Exactly the lines from the one containing "(859, 354) = (561, 248): brown" through the end of the records must be reproduced; leave out all pictures.

● ● ● ● ● ● ●

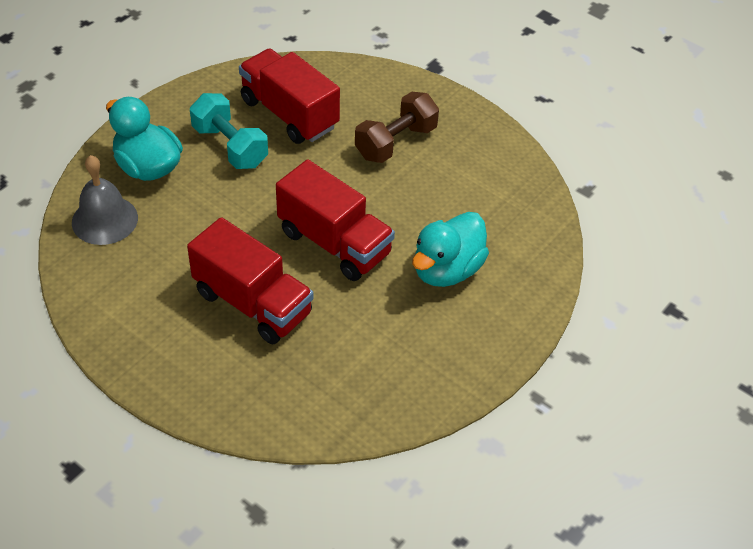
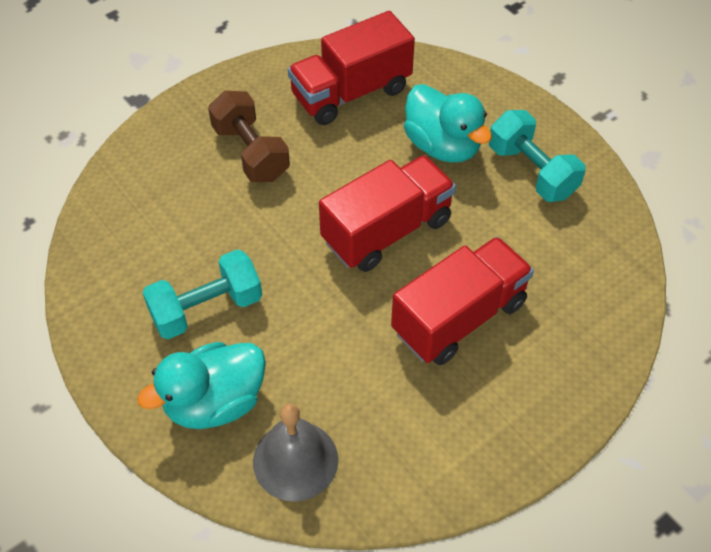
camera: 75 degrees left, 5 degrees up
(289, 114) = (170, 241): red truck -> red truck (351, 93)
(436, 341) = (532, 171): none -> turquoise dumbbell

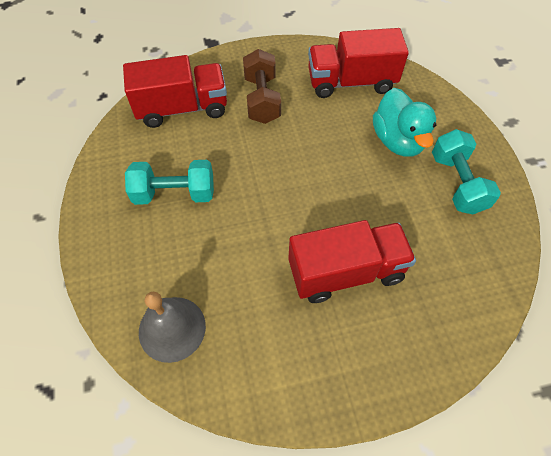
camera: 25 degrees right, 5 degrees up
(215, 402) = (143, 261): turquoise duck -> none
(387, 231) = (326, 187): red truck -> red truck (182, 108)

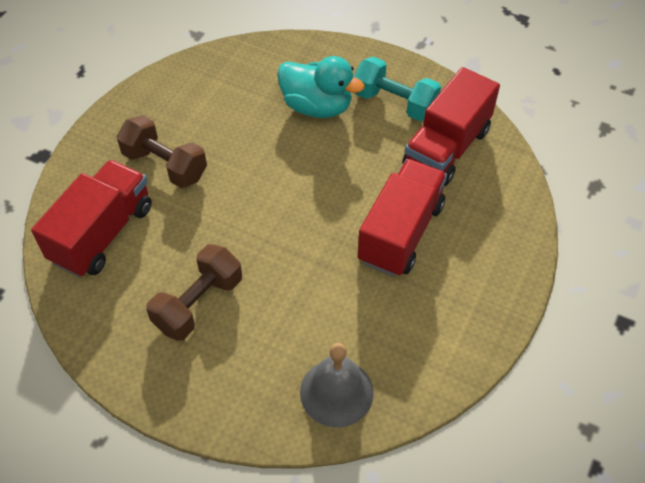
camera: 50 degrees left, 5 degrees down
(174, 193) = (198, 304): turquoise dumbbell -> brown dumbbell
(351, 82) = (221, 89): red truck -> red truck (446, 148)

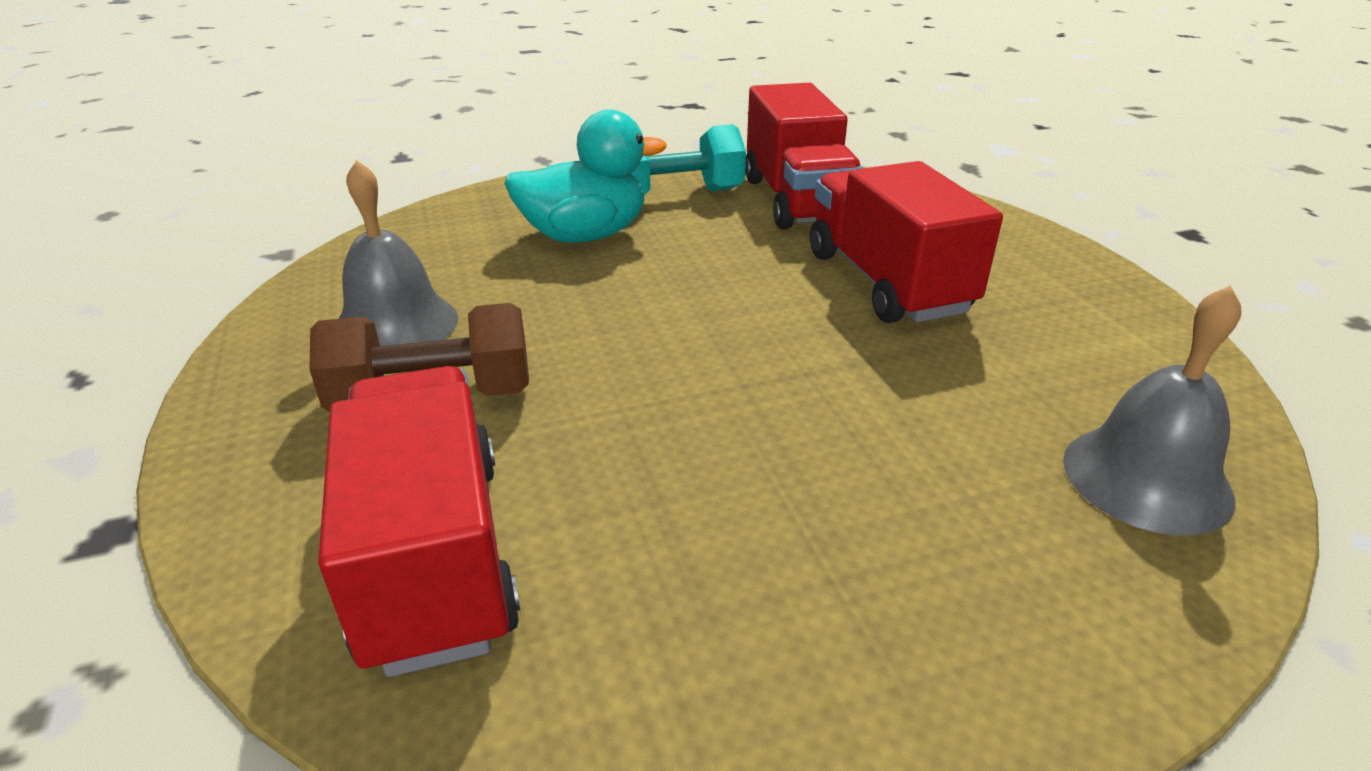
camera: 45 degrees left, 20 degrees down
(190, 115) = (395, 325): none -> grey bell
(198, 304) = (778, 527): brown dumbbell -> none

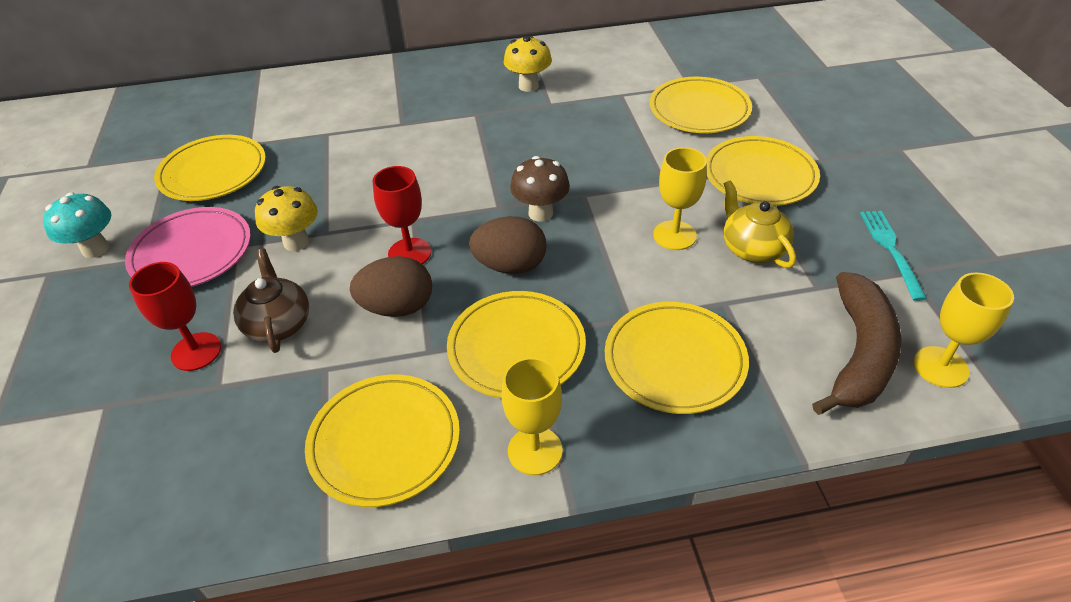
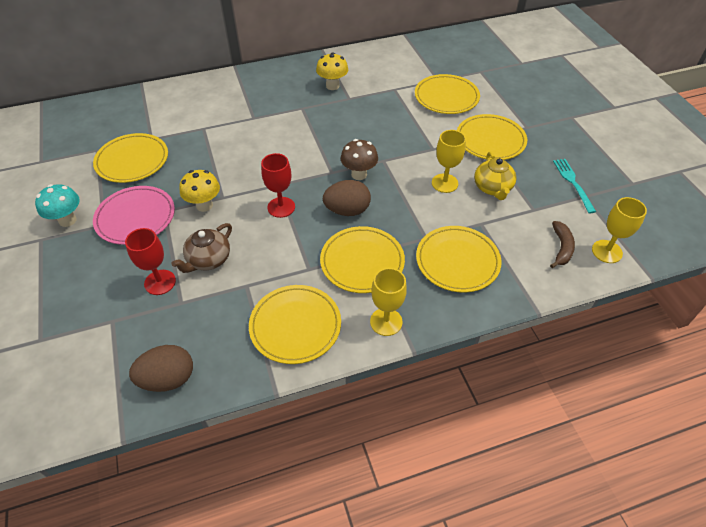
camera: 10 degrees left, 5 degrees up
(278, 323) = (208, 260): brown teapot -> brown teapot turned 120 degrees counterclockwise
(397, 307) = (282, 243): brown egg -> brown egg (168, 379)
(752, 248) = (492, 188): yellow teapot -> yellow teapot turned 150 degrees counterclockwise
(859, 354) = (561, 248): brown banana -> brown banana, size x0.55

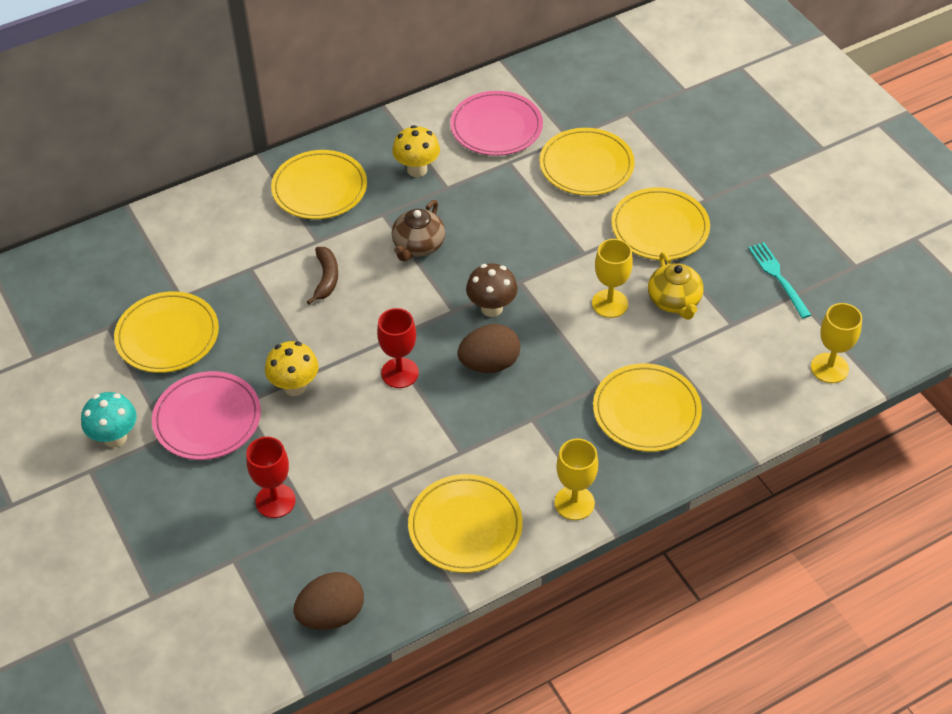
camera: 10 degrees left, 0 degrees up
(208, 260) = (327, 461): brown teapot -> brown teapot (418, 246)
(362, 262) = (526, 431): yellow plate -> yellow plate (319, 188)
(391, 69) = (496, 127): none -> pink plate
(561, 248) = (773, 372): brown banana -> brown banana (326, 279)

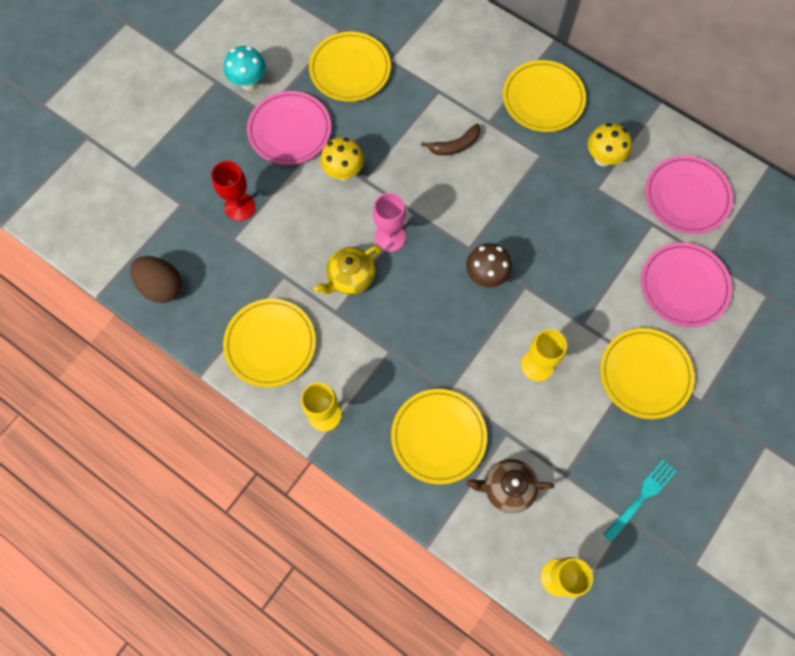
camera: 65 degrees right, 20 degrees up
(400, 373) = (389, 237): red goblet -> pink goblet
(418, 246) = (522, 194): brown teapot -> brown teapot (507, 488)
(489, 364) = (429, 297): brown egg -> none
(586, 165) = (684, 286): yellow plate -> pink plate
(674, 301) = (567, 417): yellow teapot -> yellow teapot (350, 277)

● ● ● ● ● ● ●

▶ **RESPONSE TO THIS TASK**:
(859, 354) = (561, 248): brown banana -> brown banana, size x0.55

camera: 10 degrees left, 0 degrees up
(208, 260) = (327, 461): brown teapot -> brown teapot (418, 246)
(362, 262) = (526, 431): yellow plate -> yellow plate (319, 188)
(391, 69) = (496, 127): none -> pink plate
(561, 248) = (773, 372): brown banana -> brown banana (326, 279)

camera: 65 degrees right, 20 degrees up
(400, 373) = (389, 237): red goblet -> pink goblet
(418, 246) = (522, 194): brown teapot -> brown teapot (507, 488)
(489, 364) = (429, 297): brown egg -> none
(586, 165) = (684, 286): yellow plate -> pink plate
(674, 301) = (567, 417): yellow teapot -> yellow teapot (350, 277)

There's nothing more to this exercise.